§ **Task directions**: Print exactly the lines below between the line containing "(219, 229) = (471, 306): turquoise" and the line containing "(541, 205) = (752, 196): purple", counting both of those lines. Leave pictures out.

§ **Data records**:
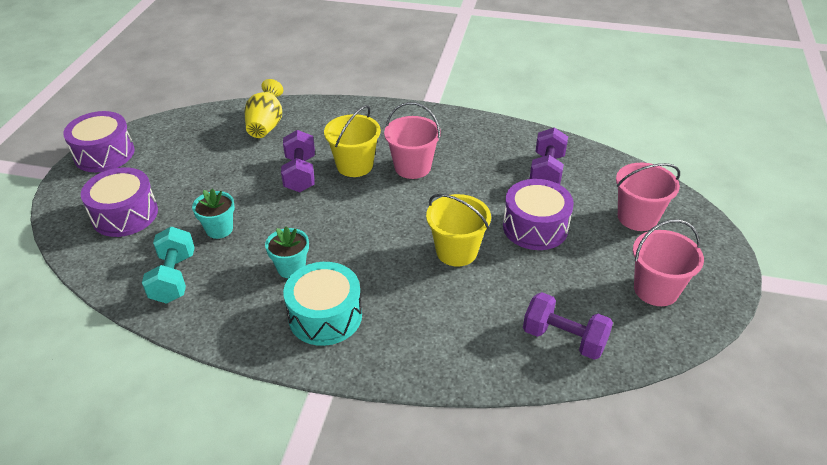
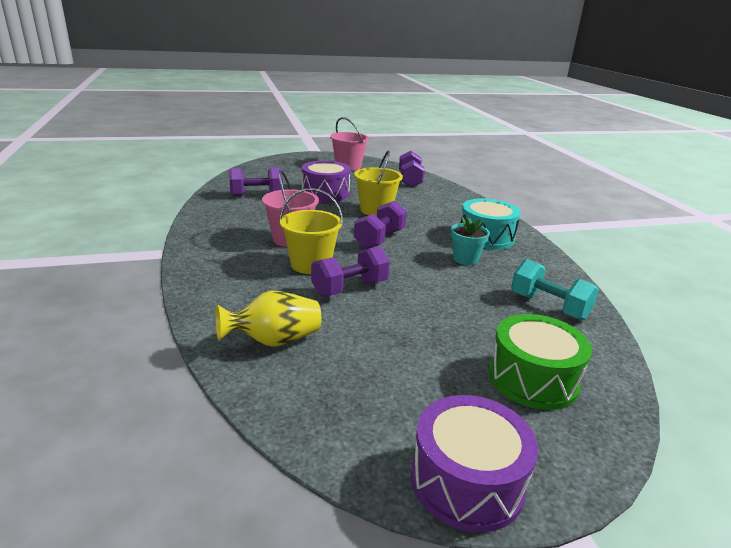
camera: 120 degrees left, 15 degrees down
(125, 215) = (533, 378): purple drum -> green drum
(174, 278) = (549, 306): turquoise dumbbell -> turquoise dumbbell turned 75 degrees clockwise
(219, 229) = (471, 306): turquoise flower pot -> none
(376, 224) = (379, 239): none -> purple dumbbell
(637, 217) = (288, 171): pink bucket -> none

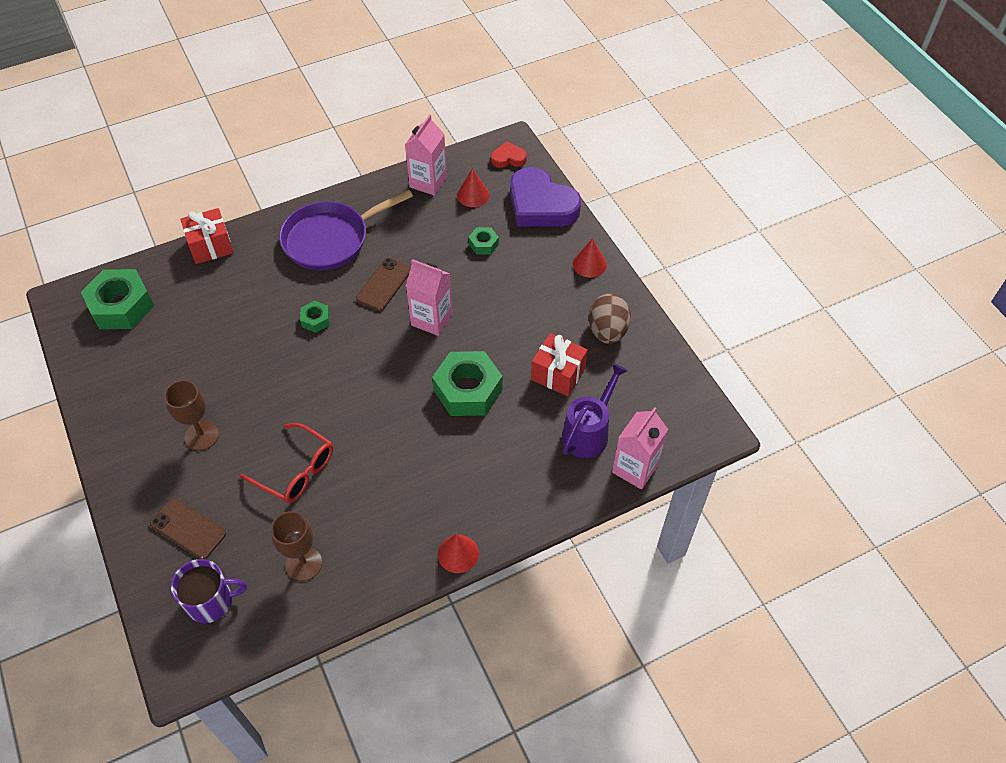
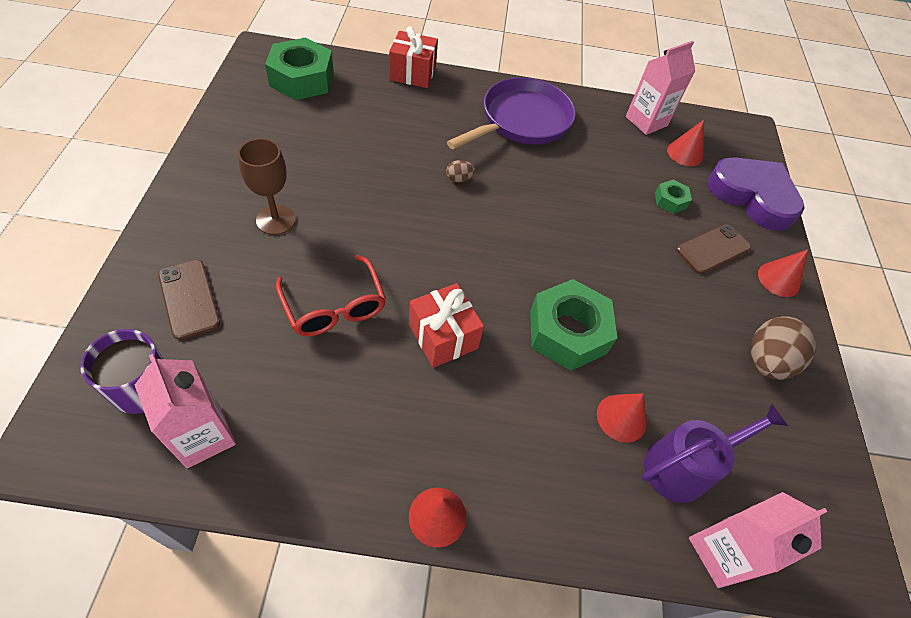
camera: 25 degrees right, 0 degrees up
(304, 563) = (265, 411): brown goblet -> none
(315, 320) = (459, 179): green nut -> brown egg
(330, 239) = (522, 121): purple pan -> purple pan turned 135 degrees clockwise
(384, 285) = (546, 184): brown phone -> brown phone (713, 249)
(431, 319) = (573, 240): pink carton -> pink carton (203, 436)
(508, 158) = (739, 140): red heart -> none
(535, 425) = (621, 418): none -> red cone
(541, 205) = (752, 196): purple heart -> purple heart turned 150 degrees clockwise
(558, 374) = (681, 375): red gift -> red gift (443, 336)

§ **Solution for this problem**:
(219, 229) = (471, 306): turquoise flower pot -> none
(376, 224) = (379, 239): none -> purple dumbbell
(637, 217) = (288, 171): pink bucket -> none

camera: 25 degrees right, 0 degrees up
(304, 563) = (265, 411): brown goblet -> none
(315, 320) = (459, 179): green nut -> brown egg
(330, 239) = (522, 121): purple pan -> purple pan turned 135 degrees clockwise
(384, 285) = (546, 184): brown phone -> brown phone (713, 249)
(431, 319) = (573, 240): pink carton -> pink carton (203, 436)
(508, 158) = (739, 140): red heart -> none
(535, 425) = (621, 418): none -> red cone
(541, 205) = (752, 196): purple heart -> purple heart turned 150 degrees clockwise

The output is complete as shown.